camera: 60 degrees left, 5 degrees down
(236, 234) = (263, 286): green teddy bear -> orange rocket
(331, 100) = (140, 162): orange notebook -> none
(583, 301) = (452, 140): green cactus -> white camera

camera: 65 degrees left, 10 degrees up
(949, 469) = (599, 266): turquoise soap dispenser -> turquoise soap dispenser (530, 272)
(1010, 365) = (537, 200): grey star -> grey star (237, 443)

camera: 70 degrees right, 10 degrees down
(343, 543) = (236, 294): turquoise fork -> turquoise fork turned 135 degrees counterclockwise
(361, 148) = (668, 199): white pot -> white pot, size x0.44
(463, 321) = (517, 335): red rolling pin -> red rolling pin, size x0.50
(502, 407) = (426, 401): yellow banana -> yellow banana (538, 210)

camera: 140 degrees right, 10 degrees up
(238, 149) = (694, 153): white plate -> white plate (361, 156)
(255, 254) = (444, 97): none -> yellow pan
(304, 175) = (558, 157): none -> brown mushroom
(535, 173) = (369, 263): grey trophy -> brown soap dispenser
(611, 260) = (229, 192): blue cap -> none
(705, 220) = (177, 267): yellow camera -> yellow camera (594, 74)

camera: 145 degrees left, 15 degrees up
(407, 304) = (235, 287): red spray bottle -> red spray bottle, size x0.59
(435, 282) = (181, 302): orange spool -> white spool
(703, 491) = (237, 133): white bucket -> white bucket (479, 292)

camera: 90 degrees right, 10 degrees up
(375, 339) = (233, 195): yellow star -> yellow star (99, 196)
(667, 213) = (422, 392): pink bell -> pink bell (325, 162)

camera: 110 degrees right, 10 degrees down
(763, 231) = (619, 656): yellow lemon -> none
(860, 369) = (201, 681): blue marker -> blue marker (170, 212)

☆ ☆ ☆ ☆

◆ WORK TO COMPLETE
Show every line of the material above in which "dispenser" is present.

◆ YOUR SOLUTION
(949, 469) = (599, 266): turquoise soap dispenser -> turquoise soap dispenser (530, 272)
(535, 173) = (369, 263): grey trophy -> brown soap dispenser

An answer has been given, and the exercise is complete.